[[ Supplied material, beginning ]]

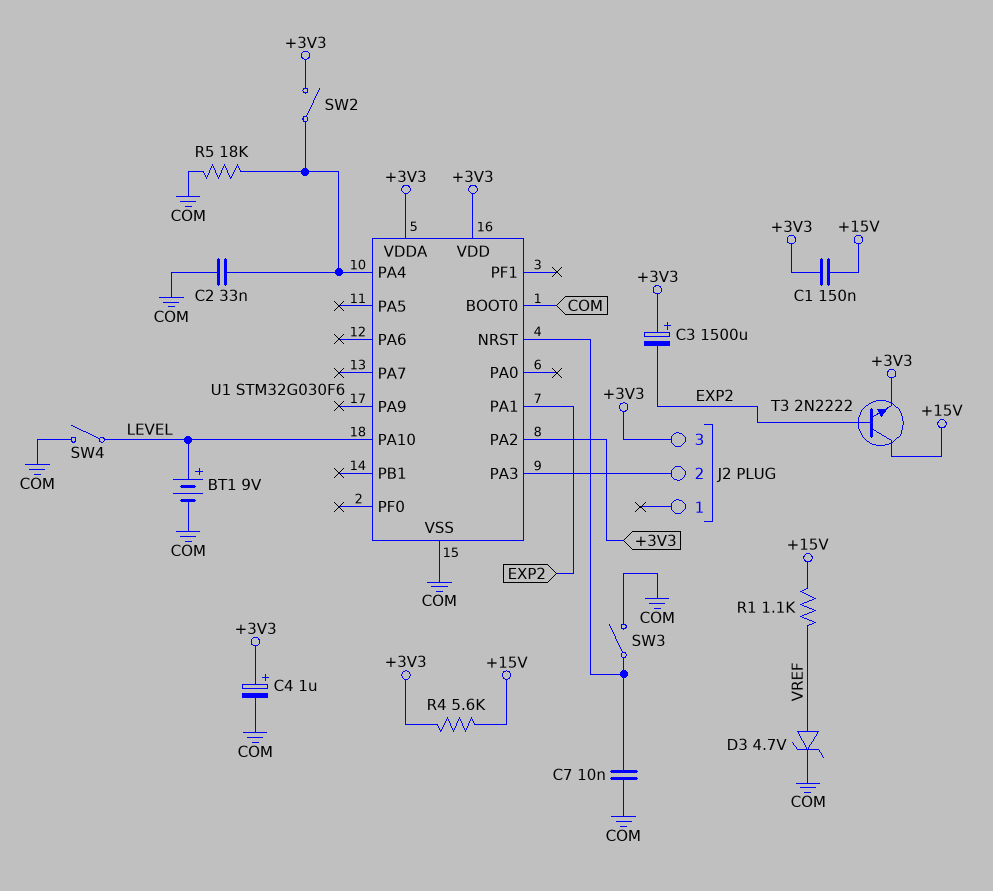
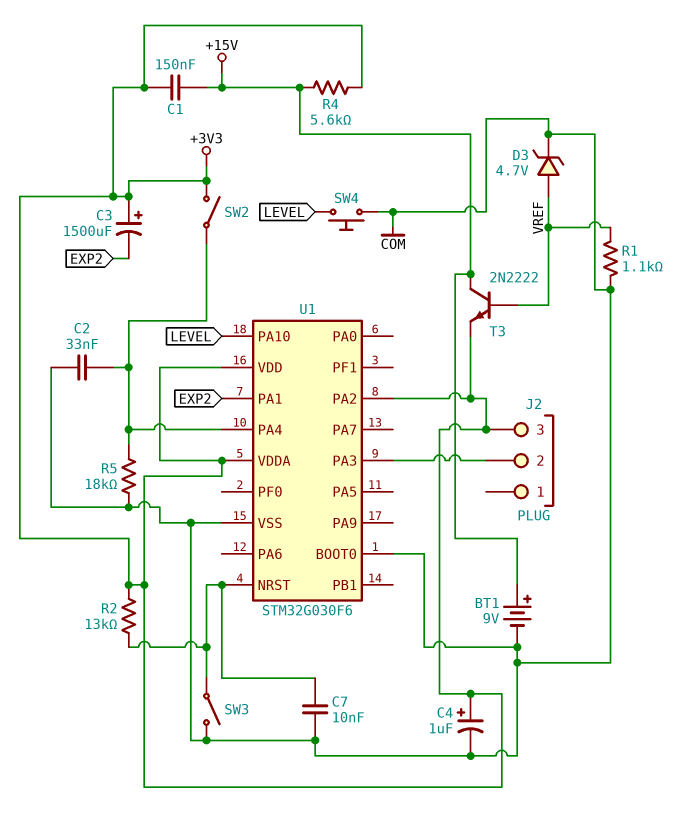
BT1: 9V (plus LEVEL, minus COM) -> 9V (plus +15V, minus COM)
R1: 1.1k (+15V, VREF) -> 1.1k (COM, VREF)
R2: none -> 13k (+3V3, U1/NRST)
SW4: switch (COM, LEVEL) -> button (COM, LEVEL)
T3: NPN 2N2222 (B EXP2, C +15V, E +3V3) -> NPN 2N2222 (B VREF, C +15V, E +3V3)

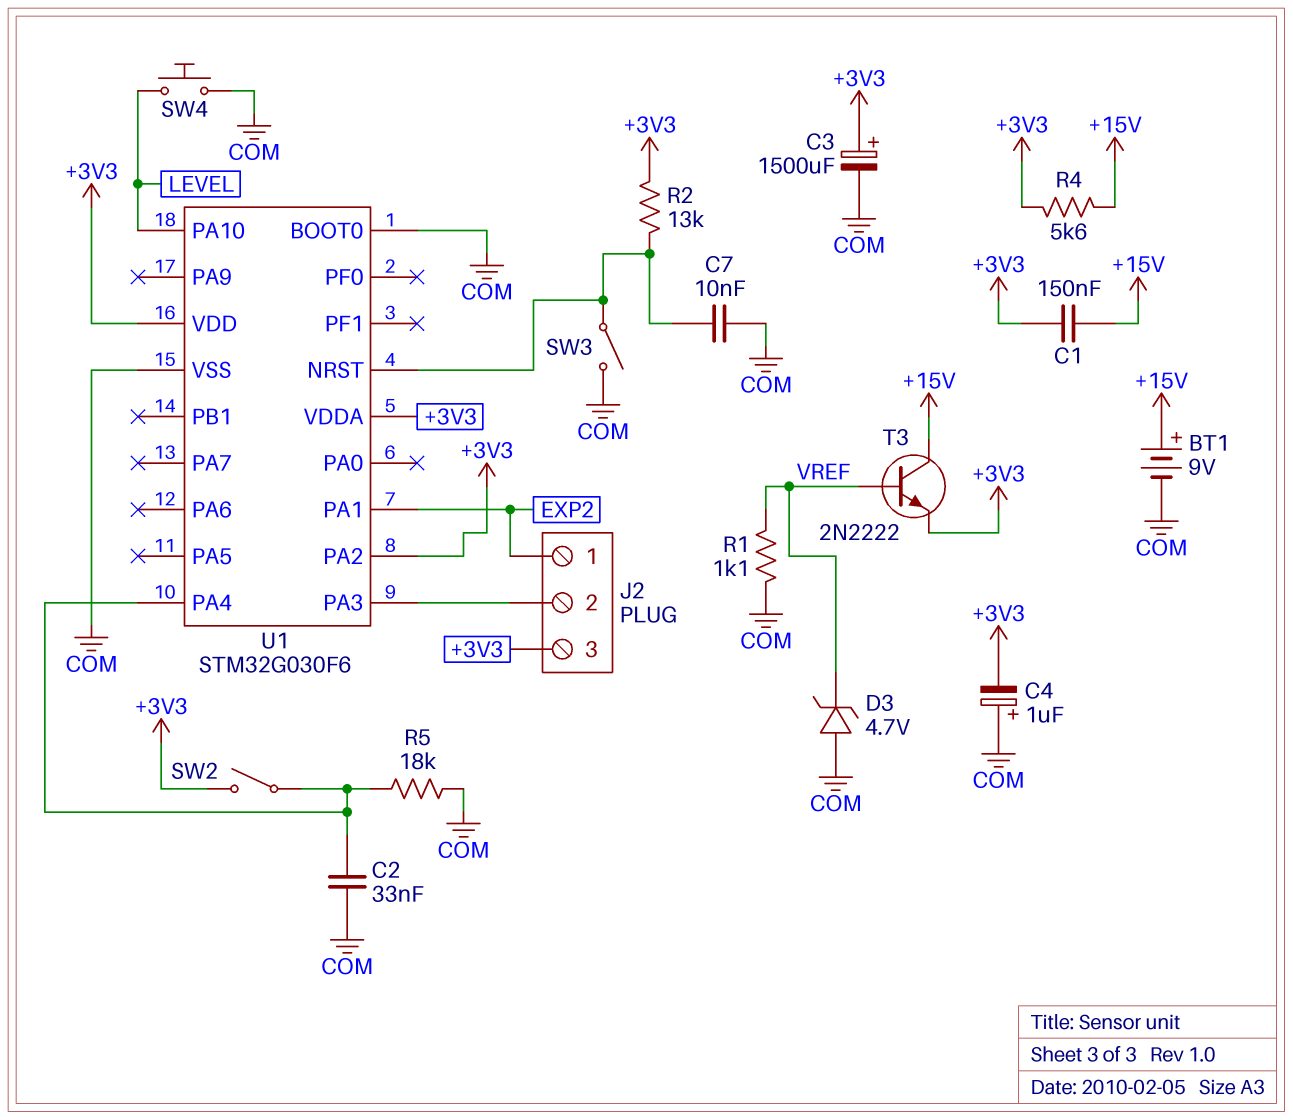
C3: 1500uF (plus +3V3, minus EXP2) -> 1500uF (plus +3V3, minus COM)
C4: 1uF (plus +3V3, minus COM) -> 1uF (plus COM, minus +3V3)
D3: zener 4.7V (A VREF, K COM) -> zener 4.7V (A COM, K VREF)
J2 pin 1: none -> EXP2

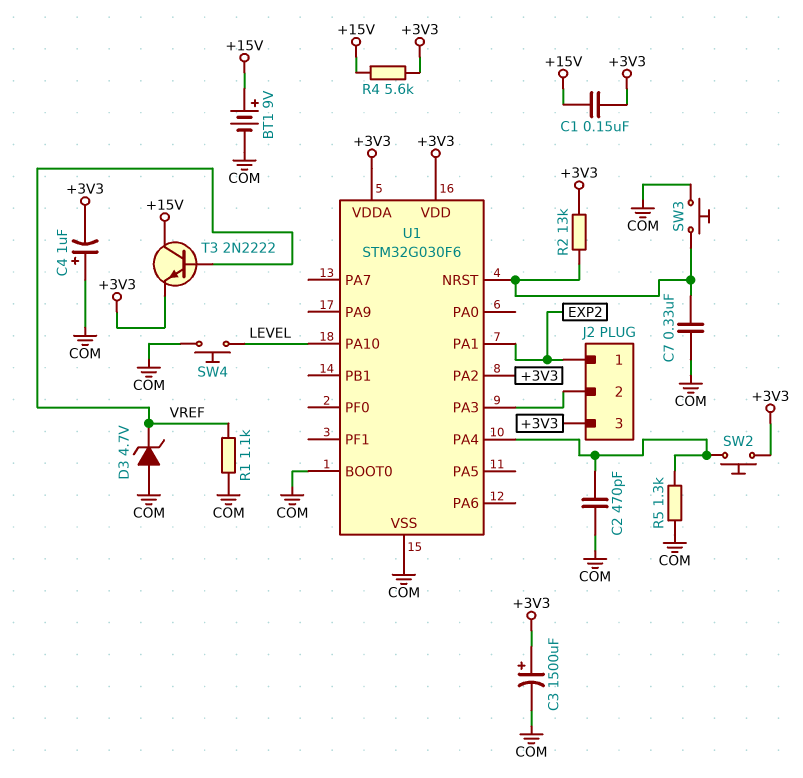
C2: 33nF (COM, U1/PA4) -> 470pF (COM, U1/PA4)
C7: 10nF (COM, U1/NRST) -> 330nF (COM, U1/NRST)
R5: 18k (COM, U1/PA4) -> 1.3k (COM, U1/PA4)
SW2: switch (+3V3, U1/PA4) -> button (+3V3, U1/PA4)
SW3: switch (COM, U1/NRST) -> button (COM, U1/NRST)

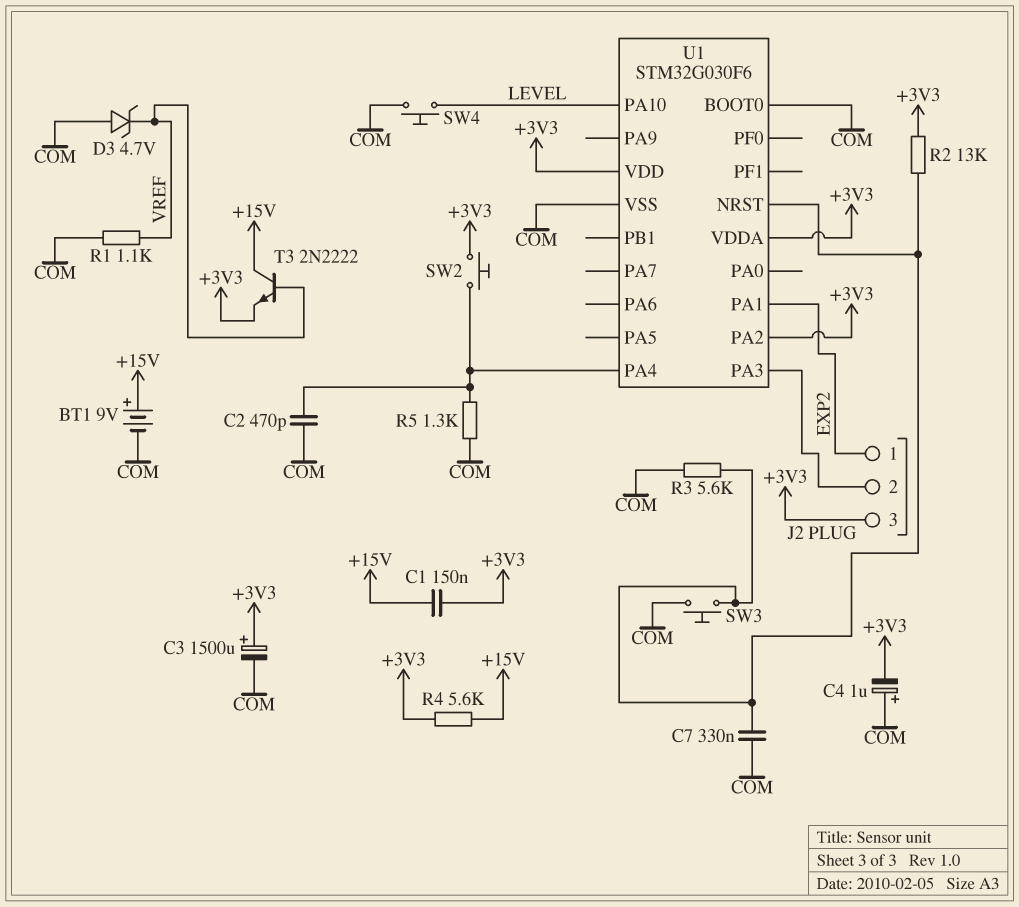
R3: none -> 5.6k (COM, U1/NRST)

[[ Supplied material, end ]]

> [What to do]: Each line above that holds the string "none" should be copied and shown.

> [Exercise result]:
R2: none -> 13k (+3V3, U1/NRST)
J2 pin 1: none -> EXP2
R3: none -> 5.6k (COM, U1/NRST)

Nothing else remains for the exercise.